Top of Information shown
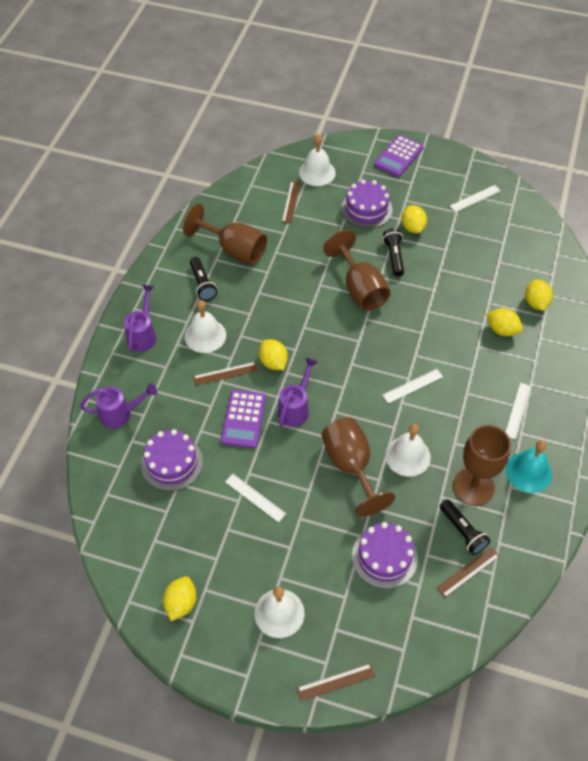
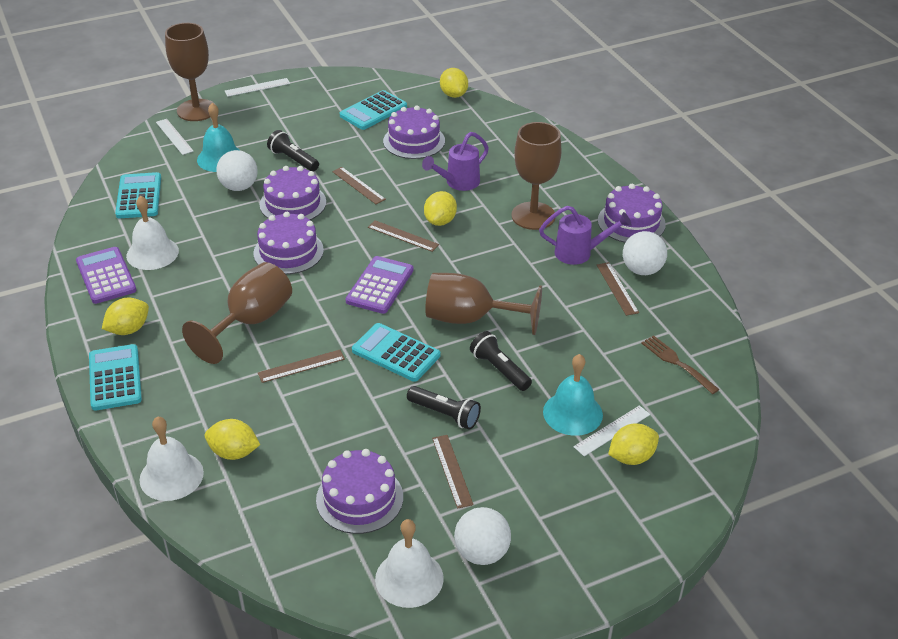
brown fork: 0 -> 1
brown ruler: 4 -> 5
purple cake: 3 -> 5
purple watering can: 3 -> 2
turquoise bell: 1 -> 2
turquoise calculator: 0 -> 4
white ball: 0 -> 3
white bell: 4 -> 3
white ruler: 4 -> 3

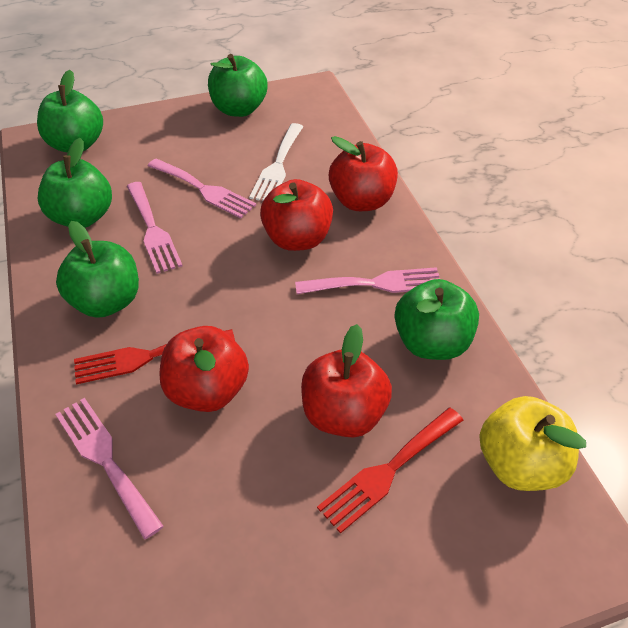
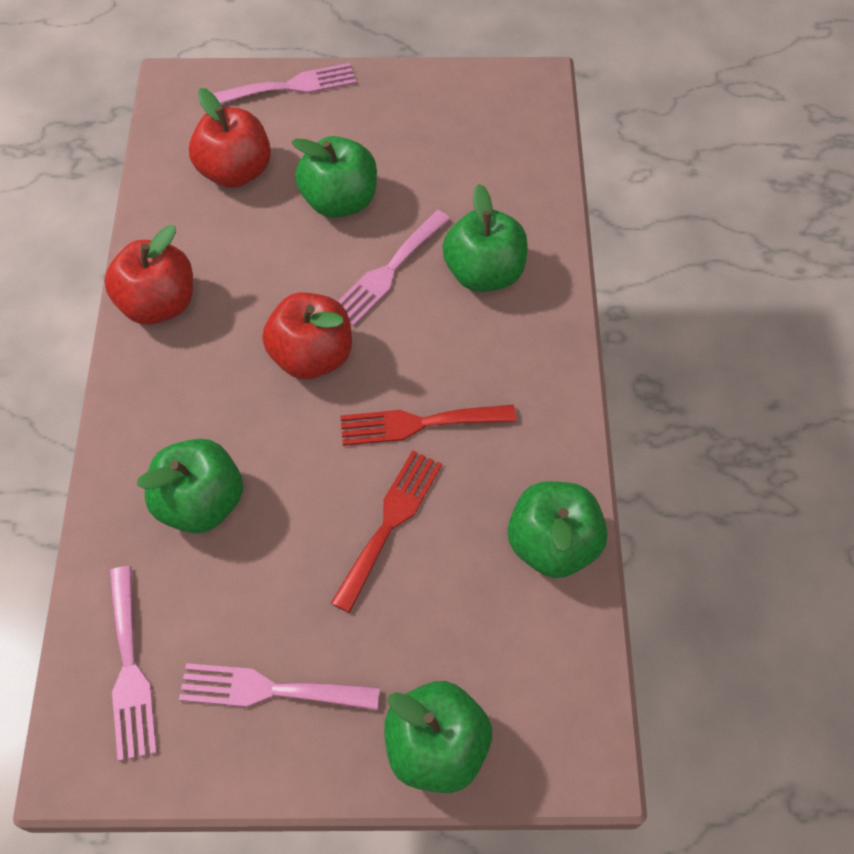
red apple: 4 -> 3
white fork: 1 -> 0
yellow apple: 1 -> 0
Bottom of Information shown
* Exercise goal *
Once the pictures are set aside, write out each record exactly.

* The answer *
brown fork: 0 -> 1
brown ruler: 4 -> 5
purple cake: 3 -> 5
purple watering can: 3 -> 2
turquoise bell: 1 -> 2
turquoise calculator: 0 -> 4
white ball: 0 -> 3
white bell: 4 -> 3
white ruler: 4 -> 3

red apple: 4 -> 3
white fork: 1 -> 0
yellow apple: 1 -> 0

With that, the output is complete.